§ **Your goal**: A set of records appears below. Print them all, word for word.

(Before-and-after change data)
╭──
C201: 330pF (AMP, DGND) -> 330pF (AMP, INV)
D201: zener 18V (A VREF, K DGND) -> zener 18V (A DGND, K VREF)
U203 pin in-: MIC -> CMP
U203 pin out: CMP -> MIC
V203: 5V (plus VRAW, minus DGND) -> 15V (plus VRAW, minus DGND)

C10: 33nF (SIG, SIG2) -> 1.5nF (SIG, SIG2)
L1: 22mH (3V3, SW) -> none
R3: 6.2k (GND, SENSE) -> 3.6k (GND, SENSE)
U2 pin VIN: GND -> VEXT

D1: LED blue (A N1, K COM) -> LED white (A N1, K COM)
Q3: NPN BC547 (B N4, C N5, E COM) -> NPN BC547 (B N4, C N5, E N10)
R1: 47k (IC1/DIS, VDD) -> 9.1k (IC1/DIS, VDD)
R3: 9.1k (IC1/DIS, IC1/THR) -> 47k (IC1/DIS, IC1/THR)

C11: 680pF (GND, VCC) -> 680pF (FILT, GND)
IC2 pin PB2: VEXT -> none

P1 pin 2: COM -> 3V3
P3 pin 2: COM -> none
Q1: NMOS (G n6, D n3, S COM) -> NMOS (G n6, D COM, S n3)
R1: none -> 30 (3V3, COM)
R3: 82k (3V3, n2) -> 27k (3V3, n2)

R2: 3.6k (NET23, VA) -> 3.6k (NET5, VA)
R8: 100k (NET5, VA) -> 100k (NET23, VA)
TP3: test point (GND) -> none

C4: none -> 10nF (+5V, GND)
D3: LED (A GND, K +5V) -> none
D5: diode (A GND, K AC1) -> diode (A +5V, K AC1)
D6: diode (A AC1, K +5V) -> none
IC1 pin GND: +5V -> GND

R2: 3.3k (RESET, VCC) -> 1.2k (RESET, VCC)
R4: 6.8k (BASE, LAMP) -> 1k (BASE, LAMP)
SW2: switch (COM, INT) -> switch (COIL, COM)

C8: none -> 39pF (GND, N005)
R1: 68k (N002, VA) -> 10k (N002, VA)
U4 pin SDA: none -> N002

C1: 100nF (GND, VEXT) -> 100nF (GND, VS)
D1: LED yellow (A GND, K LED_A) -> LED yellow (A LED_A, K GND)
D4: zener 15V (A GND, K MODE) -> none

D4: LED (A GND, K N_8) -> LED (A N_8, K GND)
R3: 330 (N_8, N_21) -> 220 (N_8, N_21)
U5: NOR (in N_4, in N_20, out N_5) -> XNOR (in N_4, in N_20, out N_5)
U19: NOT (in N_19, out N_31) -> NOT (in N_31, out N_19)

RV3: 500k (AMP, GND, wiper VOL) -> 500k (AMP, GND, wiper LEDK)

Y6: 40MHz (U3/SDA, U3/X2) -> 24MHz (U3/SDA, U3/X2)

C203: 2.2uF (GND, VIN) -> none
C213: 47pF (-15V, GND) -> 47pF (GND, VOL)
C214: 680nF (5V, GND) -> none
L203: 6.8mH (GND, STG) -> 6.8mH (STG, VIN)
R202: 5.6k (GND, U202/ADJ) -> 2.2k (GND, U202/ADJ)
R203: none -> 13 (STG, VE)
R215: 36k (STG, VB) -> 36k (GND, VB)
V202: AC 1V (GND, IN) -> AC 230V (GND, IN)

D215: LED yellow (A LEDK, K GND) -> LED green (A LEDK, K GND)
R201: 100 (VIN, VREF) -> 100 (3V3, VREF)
╰──
§ **Result of the task**:
C201: 330pF (AMP, DGND) -> 330pF (AMP, INV)
D201: zener 18V (A VREF, K DGND) -> zener 18V (A DGND, K VREF)
U203 pin in-: MIC -> CMP
U203 pin out: CMP -> MIC
V203: 5V (plus VRAW, minus DGND) -> 15V (plus VRAW, minus DGND)

C10: 33nF (SIG, SIG2) -> 1.5nF (SIG, SIG2)
L1: 22mH (3V3, SW) -> none
R3: 6.2k (GND, SENSE) -> 3.6k (GND, SENSE)
U2 pin VIN: GND -> VEXT

D1: LED blue (A N1, K COM) -> LED white (A N1, K COM)
Q3: NPN BC547 (B N4, C N5, E COM) -> NPN BC547 (B N4, C N5, E N10)
R1: 47k (IC1/DIS, VDD) -> 9.1k (IC1/DIS, VDD)
R3: 9.1k (IC1/DIS, IC1/THR) -> 47k (IC1/DIS, IC1/THR)

C11: 680pF (GND, VCC) -> 680pF (FILT, GND)
IC2 pin PB2: VEXT -> none

P1 pin 2: COM -> 3V3
P3 pin 2: COM -> none
Q1: NMOS (G n6, D n3, S COM) -> NMOS (G n6, D COM, S n3)
R1: none -> 30 (3V3, COM)
R3: 82k (3V3, n2) -> 27k (3V3, n2)

R2: 3.6k (NET23, VA) -> 3.6k (NET5, VA)
R8: 100k (NET5, VA) -> 100k (NET23, VA)
TP3: test point (GND) -> none

C4: none -> 10nF (+5V, GND)
D3: LED (A GND, K +5V) -> none
D5: diode (A GND, K AC1) -> diode (A +5V, K AC1)
D6: diode (A AC1, K +5V) -> none
IC1 pin GND: +5V -> GND

R2: 3.3k (RESET, VCC) -> 1.2k (RESET, VCC)
R4: 6.8k (BASE, LAMP) -> 1k (BASE, LAMP)
SW2: switch (COM, INT) -> switch (COIL, COM)

C8: none -> 39pF (GND, N005)
R1: 68k (N002, VA) -> 10k (N002, VA)
U4 pin SDA: none -> N002

C1: 100nF (GND, VEXT) -> 100nF (GND, VS)
D1: LED yellow (A GND, K LED_A) -> LED yellow (A LED_A, K GND)
D4: zener 15V (A GND, K MODE) -> none

D4: LED (A GND, K N_8) -> LED (A N_8, K GND)
R3: 330 (N_8, N_21) -> 220 (N_8, N_21)
U5: NOR (in N_4, in N_20, out N_5) -> XNOR (in N_4, in N_20, out N_5)
U19: NOT (in N_19, out N_31) -> NOT (in N_31, out N_19)

RV3: 500k (AMP, GND, wiper VOL) -> 500k (AMP, GND, wiper LEDK)

Y6: 40MHz (U3/SDA, U3/X2) -> 24MHz (U3/SDA, U3/X2)

C203: 2.2uF (GND, VIN) -> none
C213: 47pF (-15V, GND) -> 47pF (GND, VOL)
C214: 680nF (5V, GND) -> none
L203: 6.8mH (GND, STG) -> 6.8mH (STG, VIN)
R202: 5.6k (GND, U202/ADJ) -> 2.2k (GND, U202/ADJ)
R203: none -> 13 (STG, VE)
R215: 36k (STG, VB) -> 36k (GND, VB)
V202: AC 1V (GND, IN) -> AC 230V (GND, IN)

D215: LED yellow (A LEDK, K GND) -> LED green (A LEDK, K GND)
R201: 100 (VIN, VREF) -> 100 (3V3, VREF)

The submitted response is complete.